## Your goal
Output all entries verbatim, dropping pictures.

(Stored data)
[Start of Attachment]

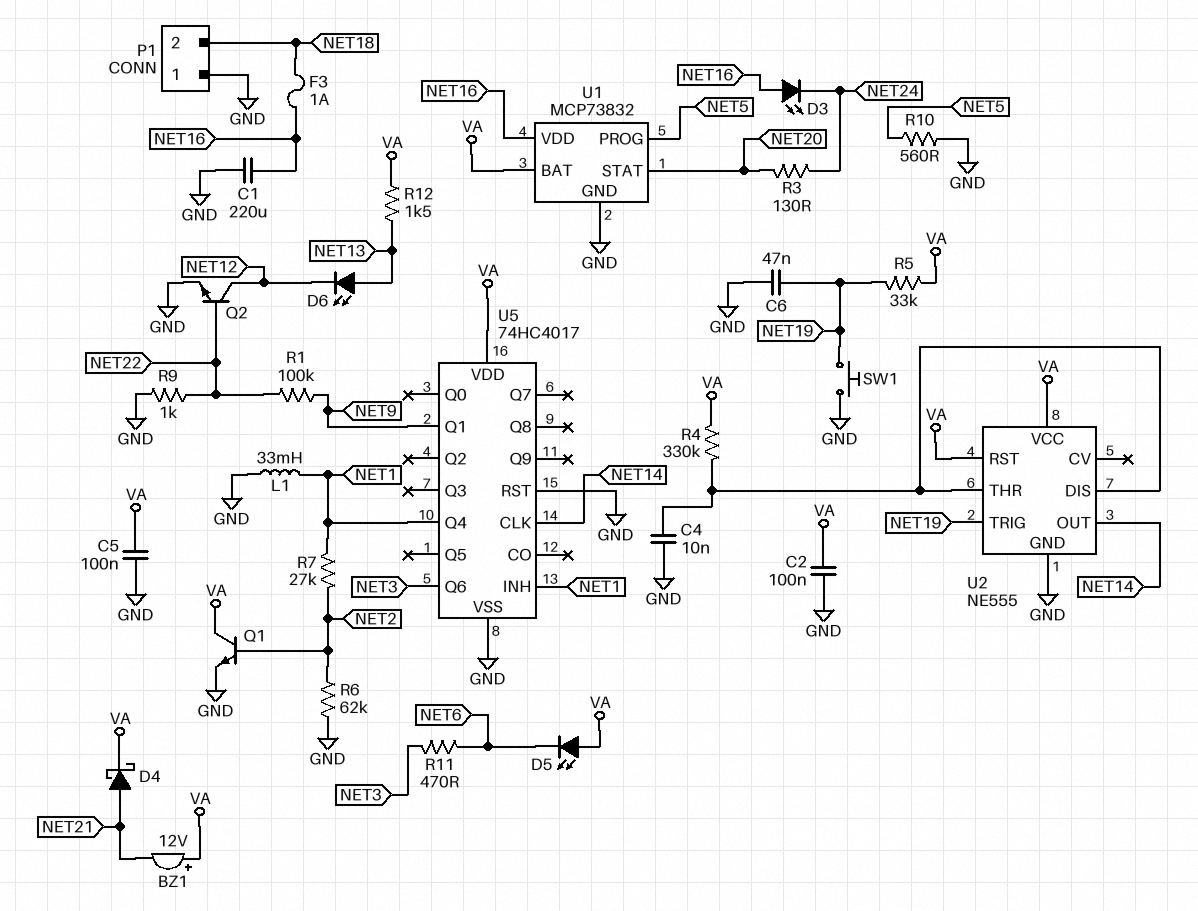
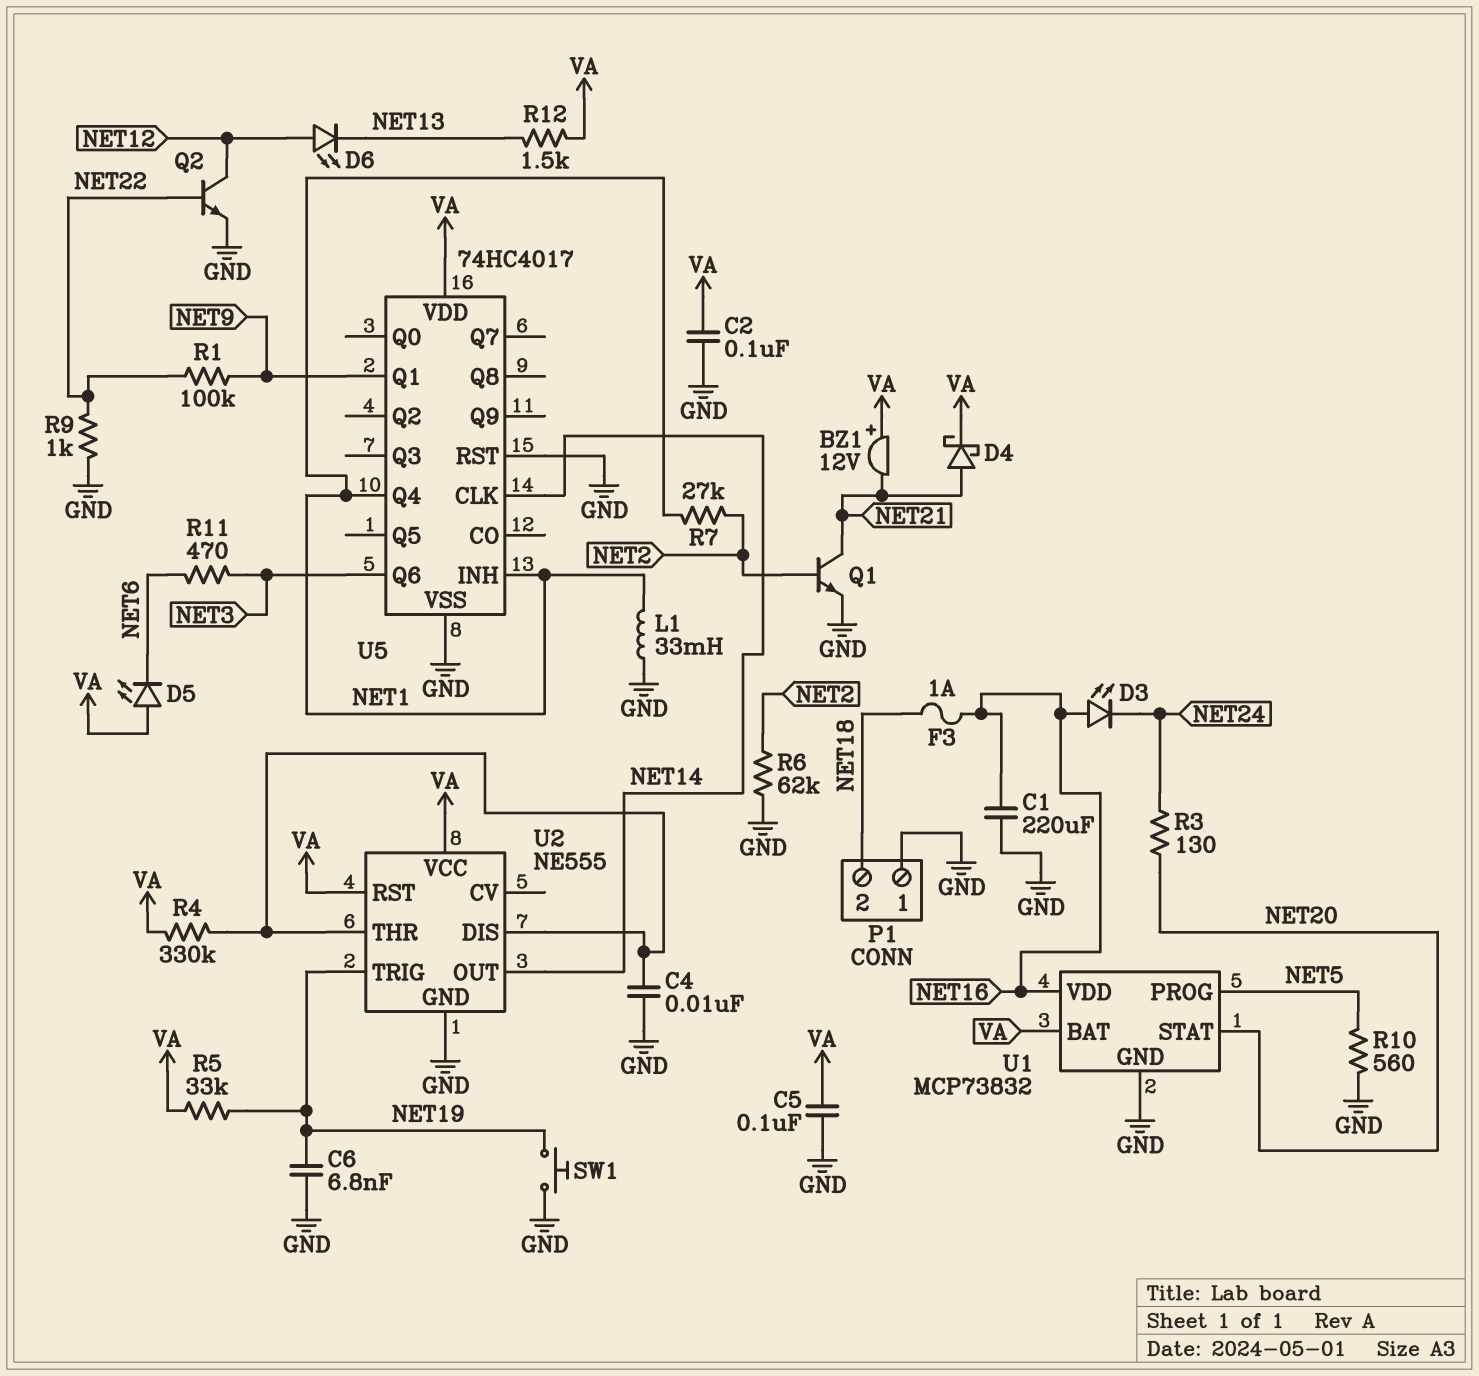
C6: 47nF (GND, NET19) -> 6.8nF (GND, NET19)
D6: LED (A NET13, K NET12) -> LED (A NET12, K NET13)
Q1: NPN (B NET2, C VA, E GND) -> NPN (B NET2, C NET21, E GND)

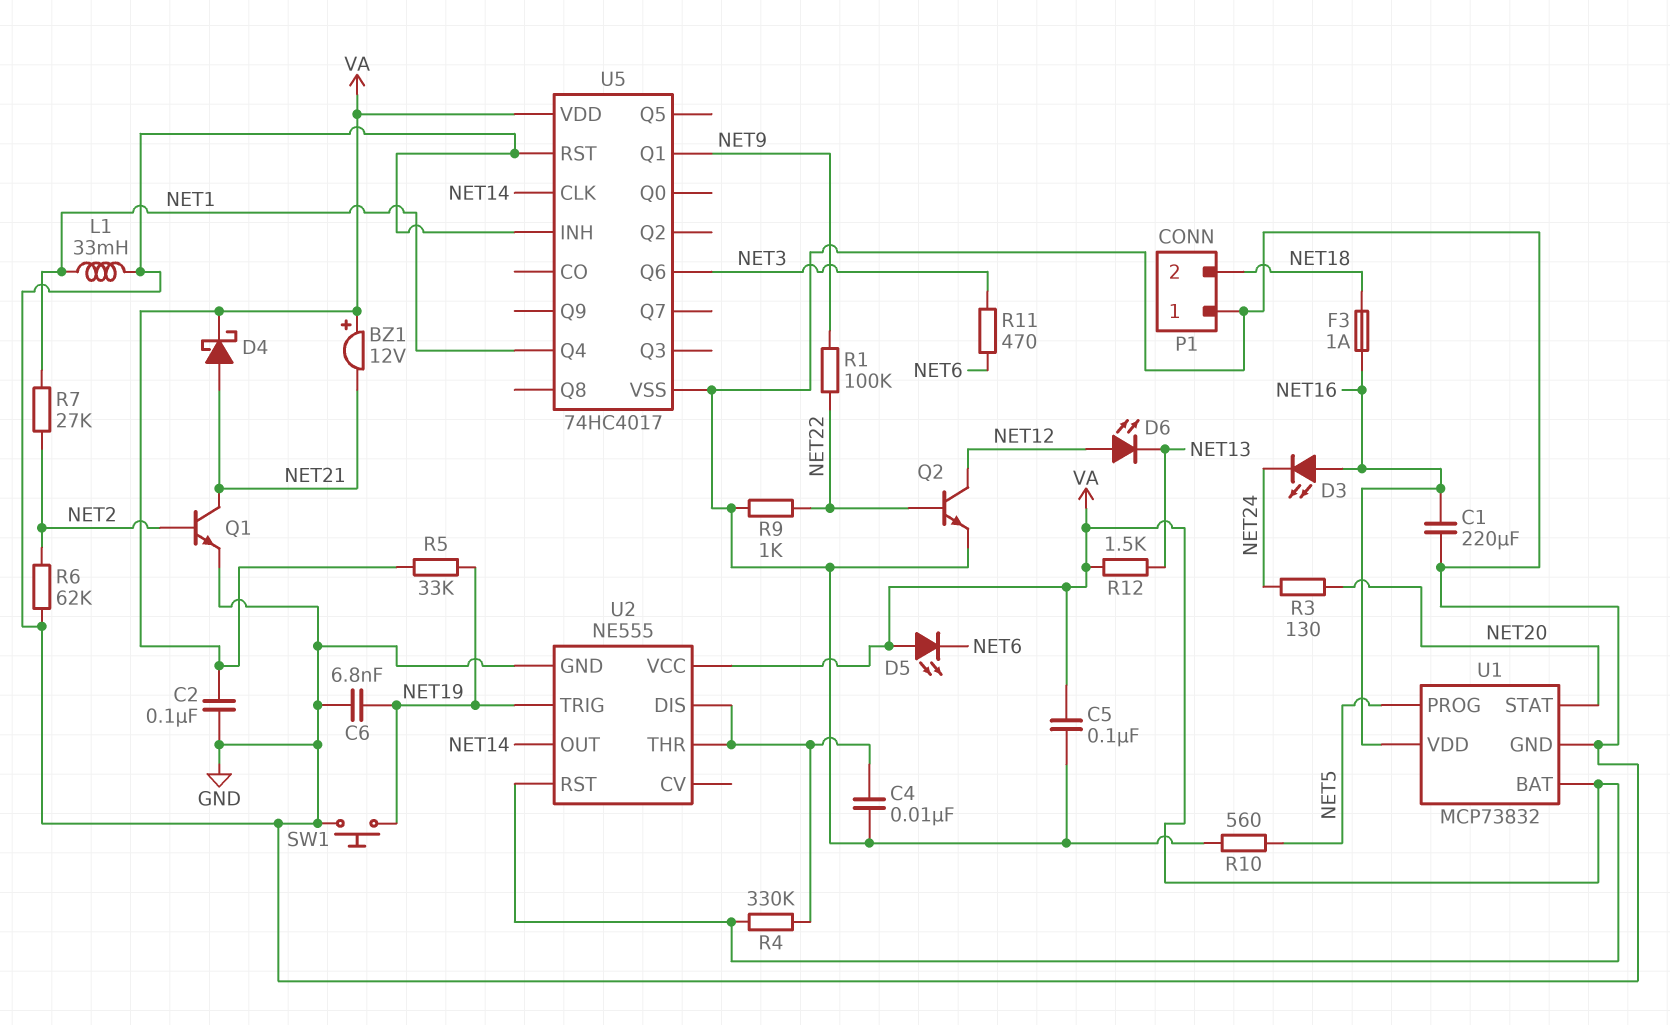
U5 pin INH: NET1 -> GND

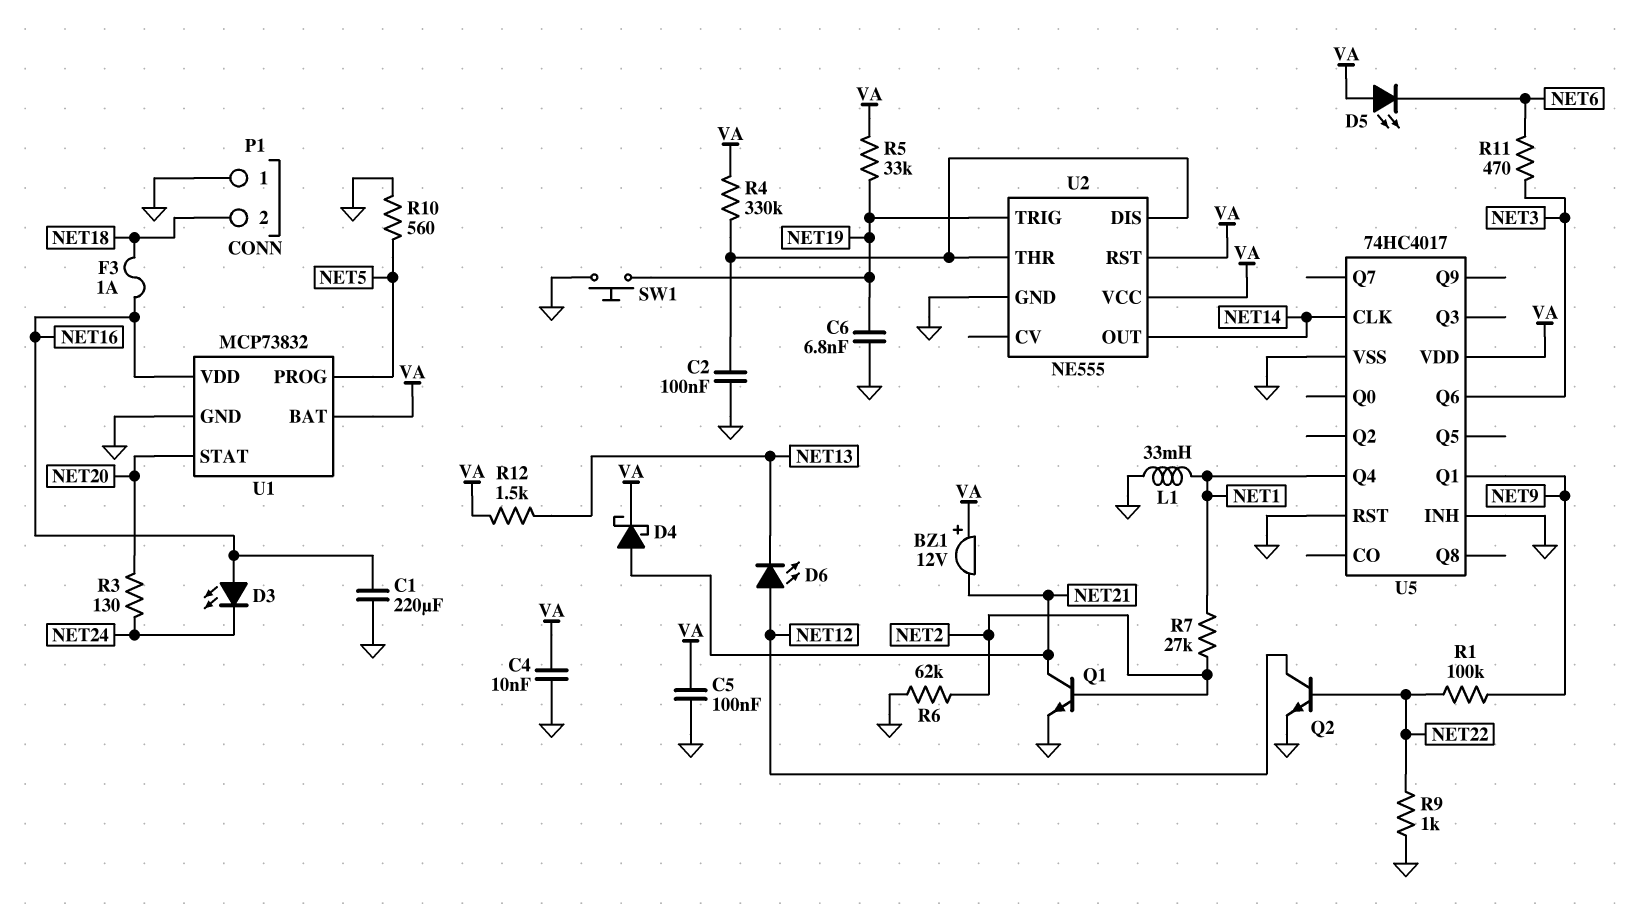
C2: 100nF (GND, VA) -> 100nF (GND, U2/DIS)
C4: 10nF (GND, U2/DIS) -> 10nF (GND, VA)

[End of Attachment]

## Solution for this task
C6: 47nF (GND, NET19) -> 6.8nF (GND, NET19)
D6: LED (A NET13, K NET12) -> LED (A NET12, K NET13)
Q1: NPN (B NET2, C VA, E GND) -> NPN (B NET2, C NET21, E GND)

U5 pin INH: NET1 -> GND

C2: 100nF (GND, VA) -> 100nF (GND, U2/DIS)
C4: 10nF (GND, U2/DIS) -> 10nF (GND, VA)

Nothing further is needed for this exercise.